_Work order_: Exclude the pictures and transcribe the rest of the data below exactly.

Object change descriptions:
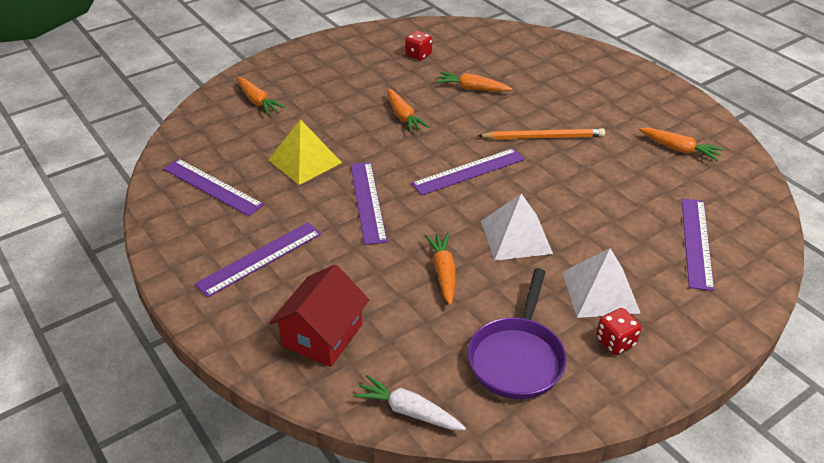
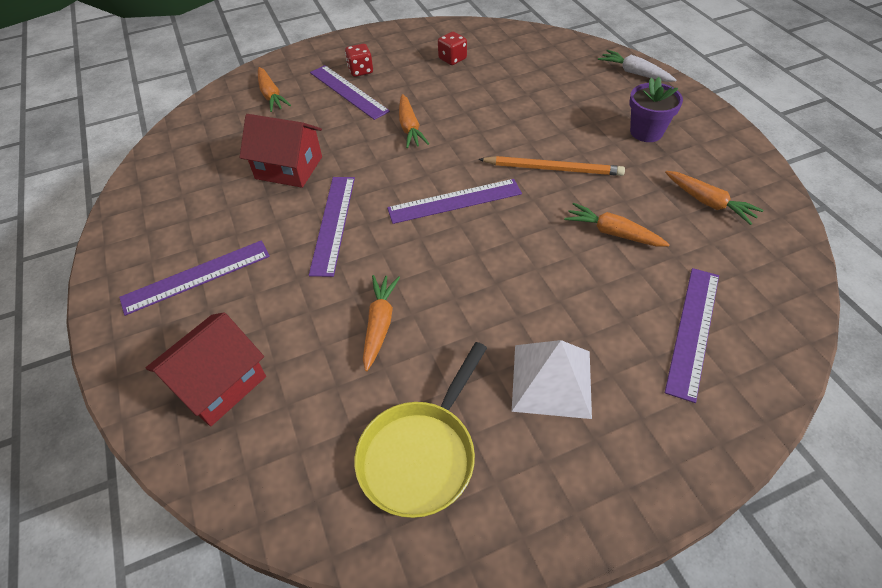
camera: 15 degrees right, 10 degrees up
purple ruler [163,159,264,216] -> purple ruler moved to [310,65,390,120]
yellow pyramid [268,119,342,185] -> red house [240,114,322,188]
white carrot [353,375,466,430] -> white carrot moved to [598,50,676,82]
orange carrot [435,72,512,92] -> orange carrot moved to [564,203,670,247]
purple pan [468,268,567,399] -> yellow pan [355,342,487,518]
white pyramid [481,194,553,261] -> none
red dice [596,308,641,355] -> red dice moved to [345,44,373,77]
none -> purple flower pot [629,77,683,142]

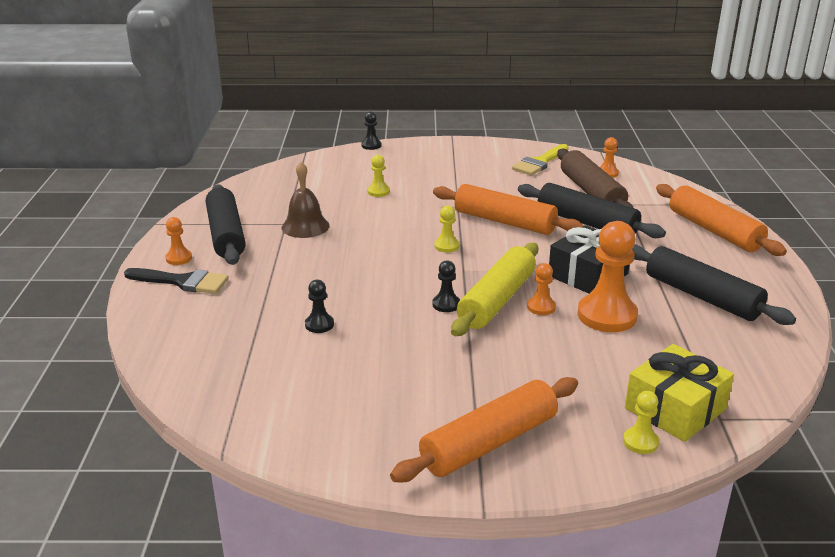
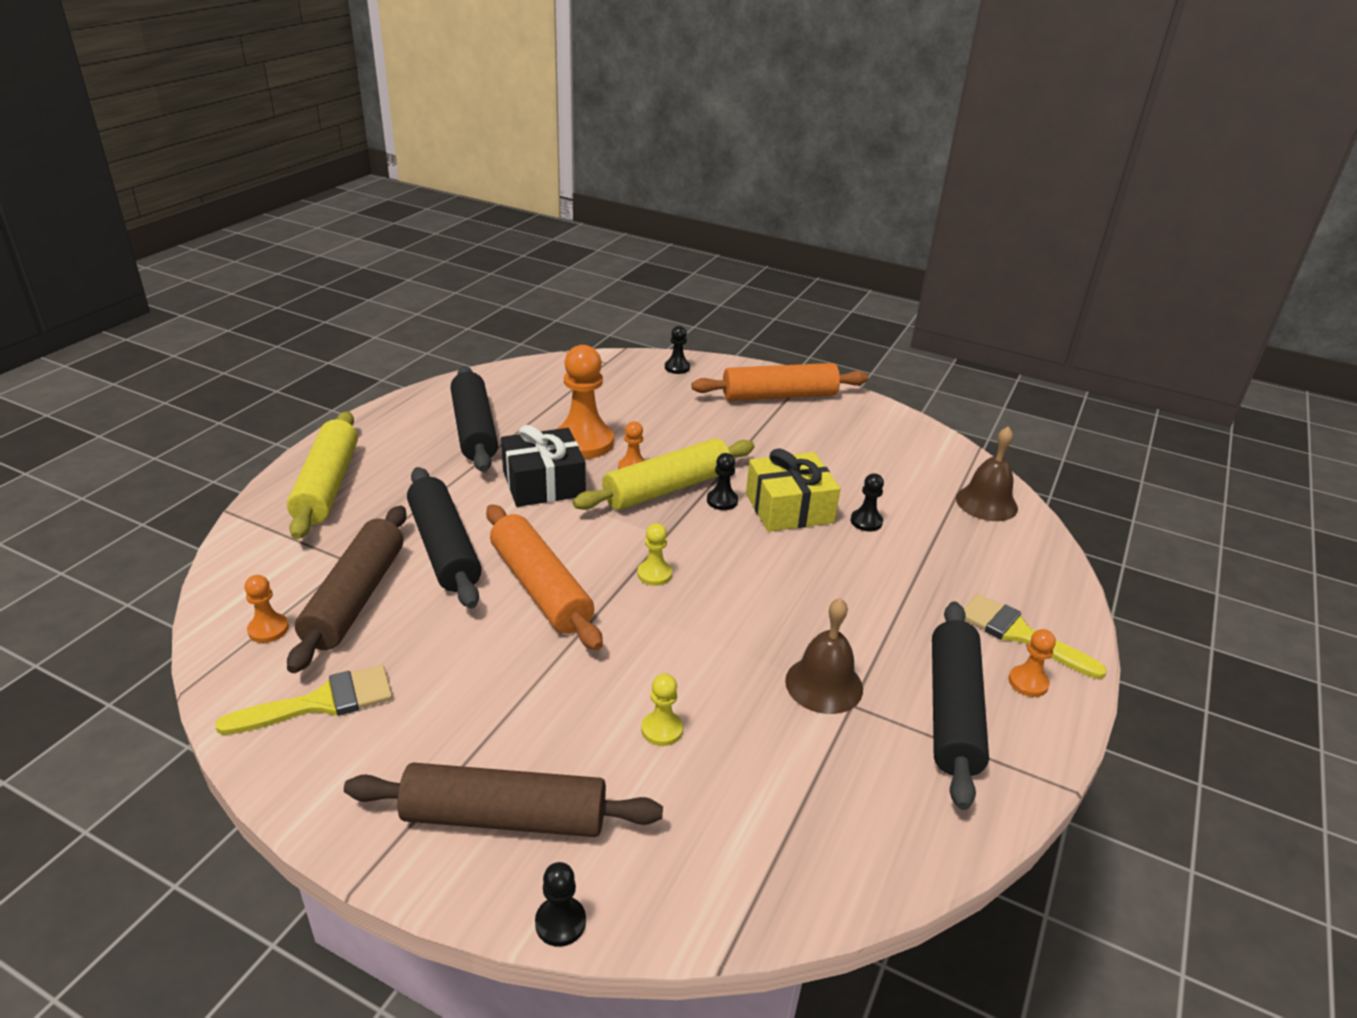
camera: 155 degrees left, 5 degrees up
black brush [124,268,229,294] -> yellow brush [964,594,1107,679]
yellow pawn [623,391,659,454] -> black pawn [665,326,690,374]
yellow gift [625,344,734,442] -> yellow gift moved to [746,448,840,532]
orange rolling pin [656,184,787,256] -> yellow rolling pin [287,411,358,539]
none -> brown rolling pin [344,762,663,837]
none -> brown bell [956,426,1018,521]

_Your response_:
camera: 15 degrees right, 10 degrees up
purple ruler [163,159,264,216] -> purple ruler moved to [310,65,390,120]
yellow pyramid [268,119,342,185] -> red house [240,114,322,188]
white carrot [353,375,466,430] -> white carrot moved to [598,50,676,82]
orange carrot [435,72,512,92] -> orange carrot moved to [564,203,670,247]
purple pan [468,268,567,399] -> yellow pan [355,342,487,518]
white pyramid [481,194,553,261] -> none
red dice [596,308,641,355] -> red dice moved to [345,44,373,77]
none -> purple flower pot [629,77,683,142]

camera: 155 degrees left, 5 degrees up
black brush [124,268,229,294] -> yellow brush [964,594,1107,679]
yellow pawn [623,391,659,454] -> black pawn [665,326,690,374]
yellow gift [625,344,734,442] -> yellow gift moved to [746,448,840,532]
orange rolling pin [656,184,787,256] -> yellow rolling pin [287,411,358,539]
none -> brown rolling pin [344,762,663,837]
none -> brown bell [956,426,1018,521]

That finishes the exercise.